Dataset records →
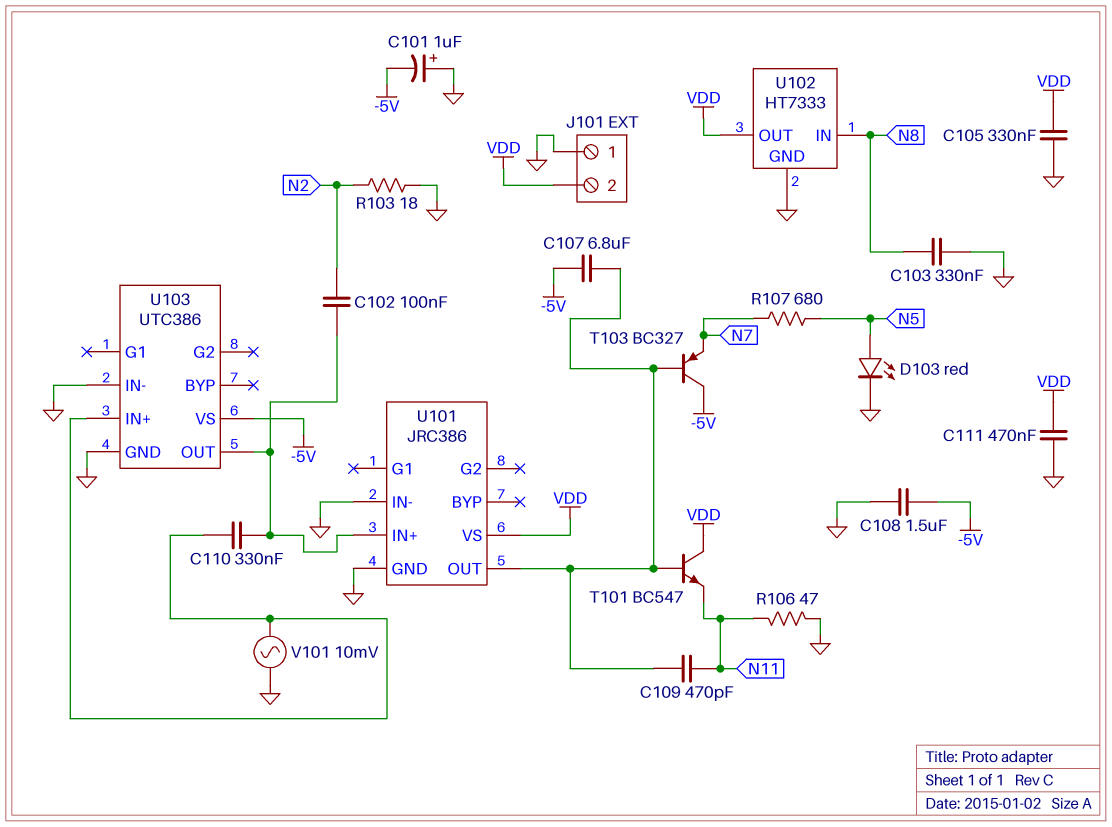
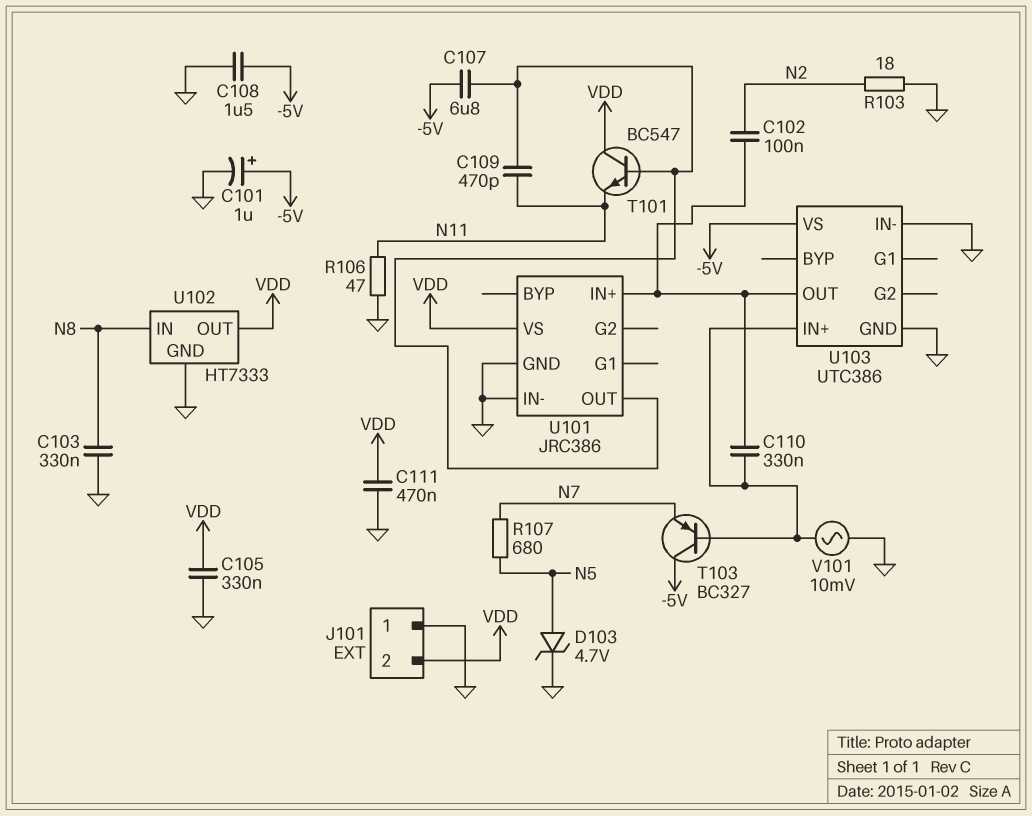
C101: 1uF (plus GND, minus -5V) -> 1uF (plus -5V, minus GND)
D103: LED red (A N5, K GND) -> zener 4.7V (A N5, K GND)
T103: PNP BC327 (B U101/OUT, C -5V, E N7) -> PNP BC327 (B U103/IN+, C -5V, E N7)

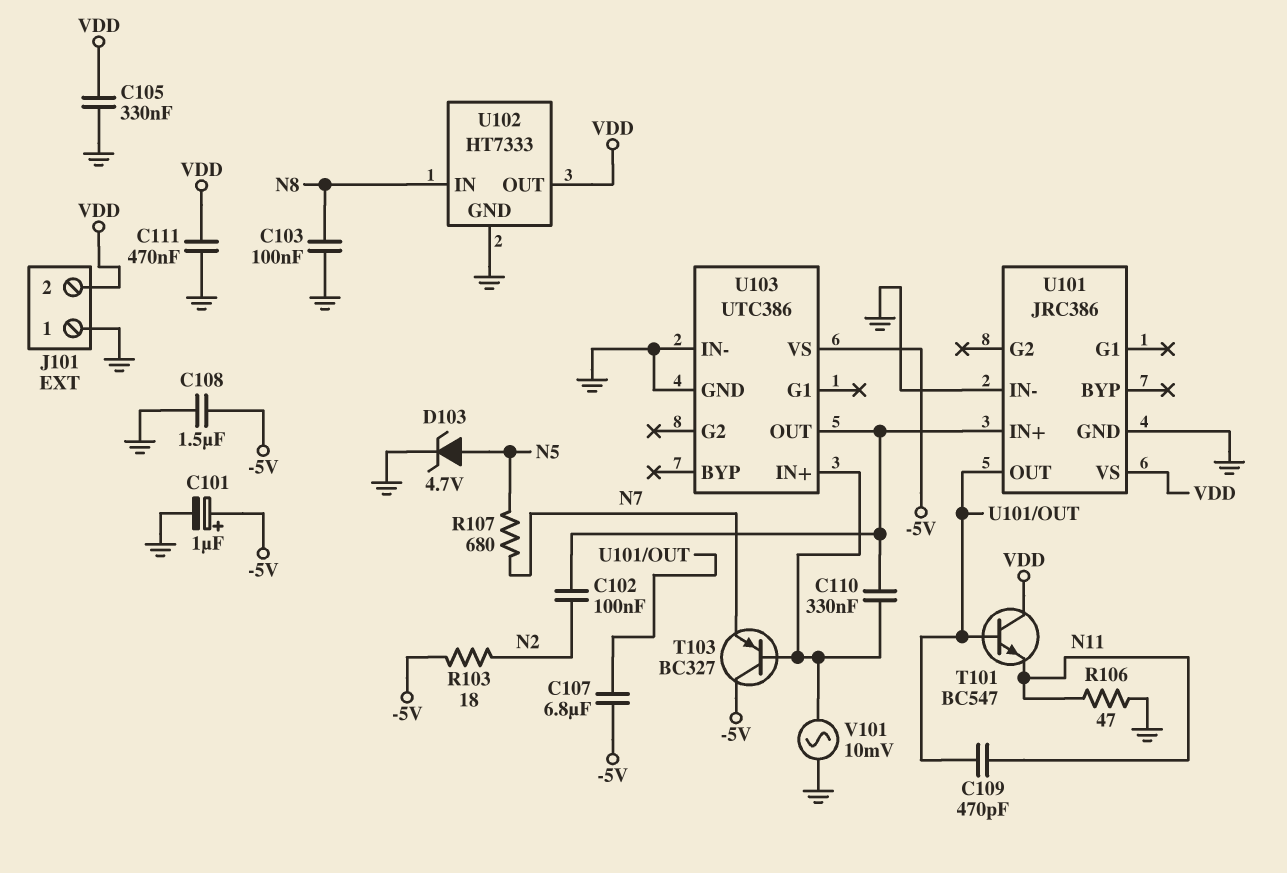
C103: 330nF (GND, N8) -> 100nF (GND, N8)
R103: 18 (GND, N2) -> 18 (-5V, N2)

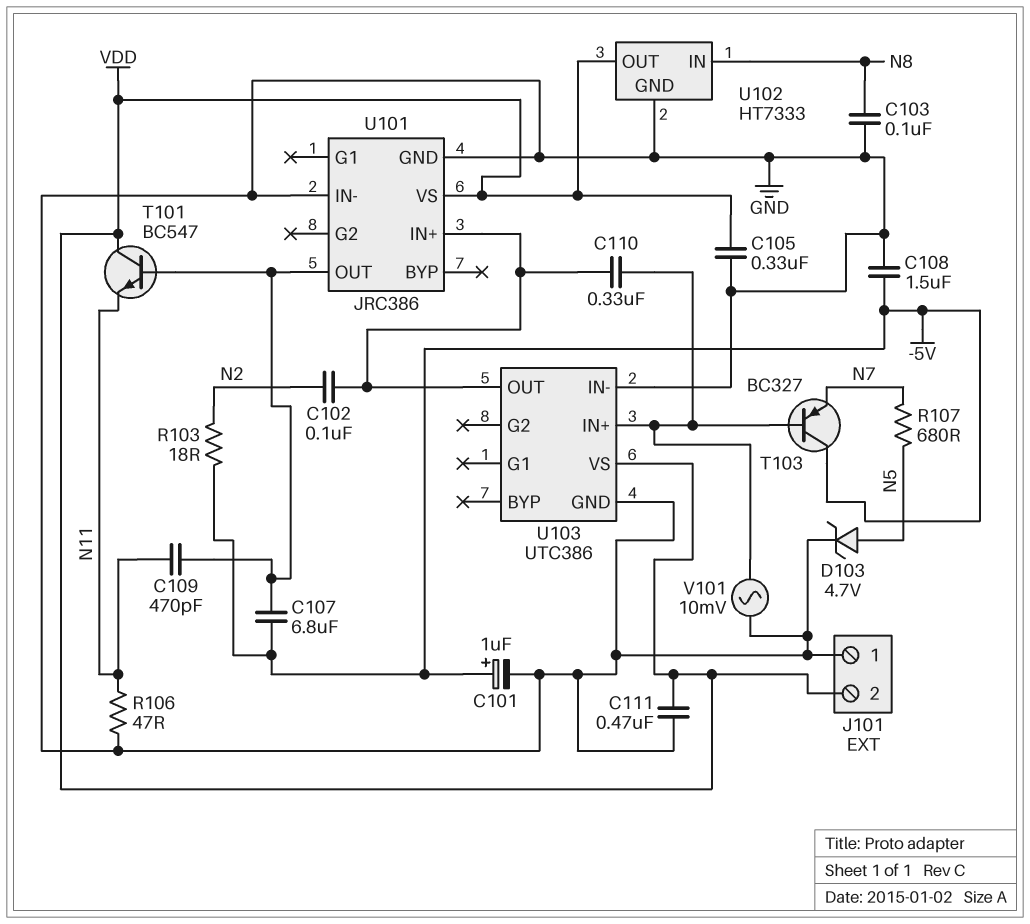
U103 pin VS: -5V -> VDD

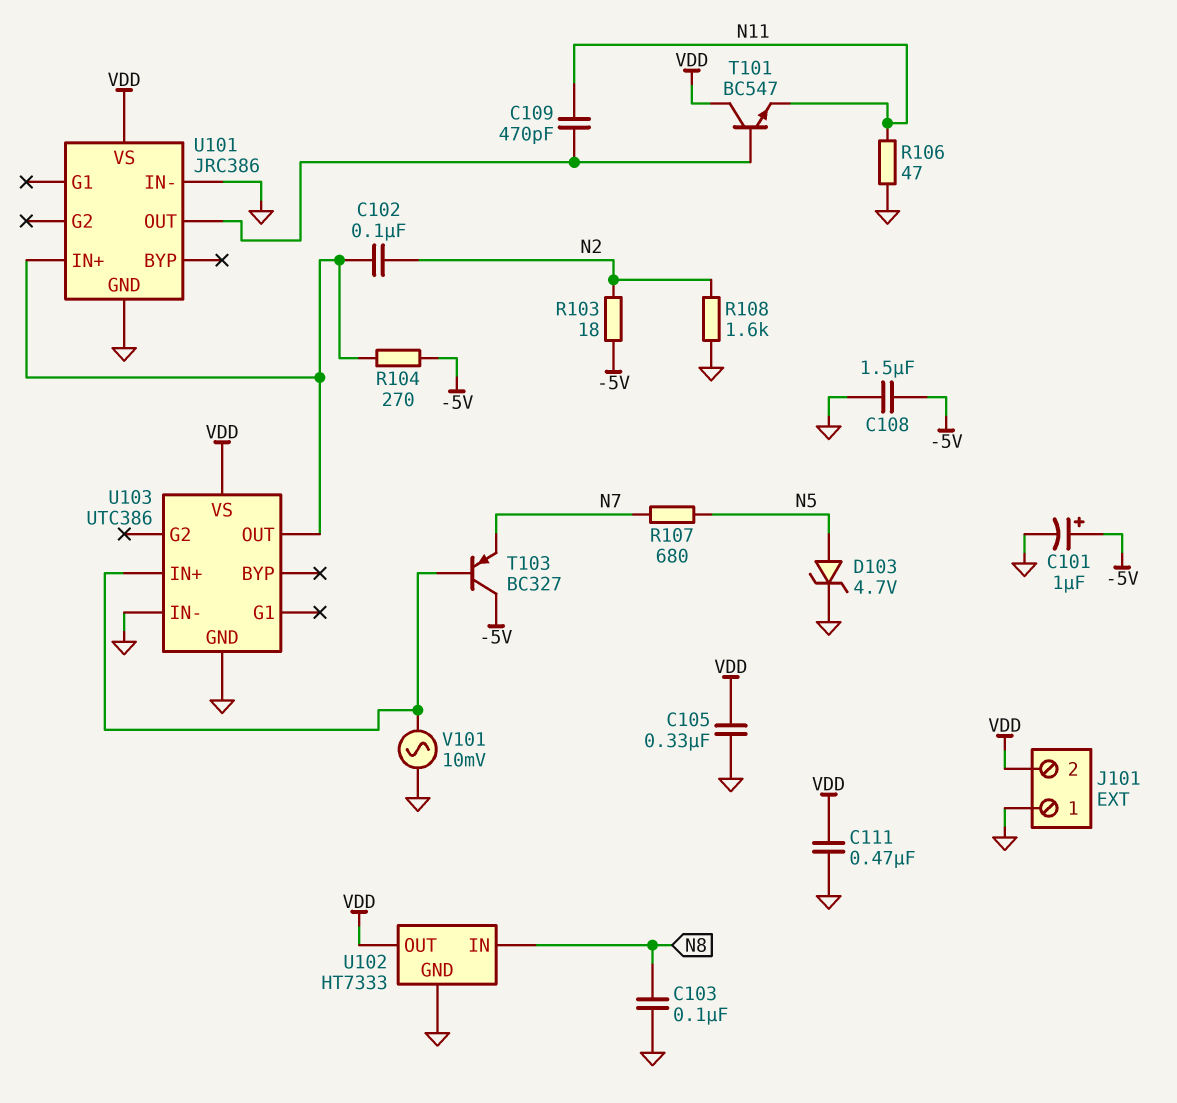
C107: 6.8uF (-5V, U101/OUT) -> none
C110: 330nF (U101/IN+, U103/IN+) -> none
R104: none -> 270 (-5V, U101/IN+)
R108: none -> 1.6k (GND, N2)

Problem to solve →
Start copying at the line that contains "C107: 6.8uF (-5V, U101/OUT) -> none" and stop after the last line of the records, keeping every line exactly.

Solution to this task →
C107: 6.8uF (-5V, U101/OUT) -> none
C110: 330nF (U101/IN+, U103/IN+) -> none
R104: none -> 270 (-5V, U101/IN+)
R108: none -> 1.6k (GND, N2)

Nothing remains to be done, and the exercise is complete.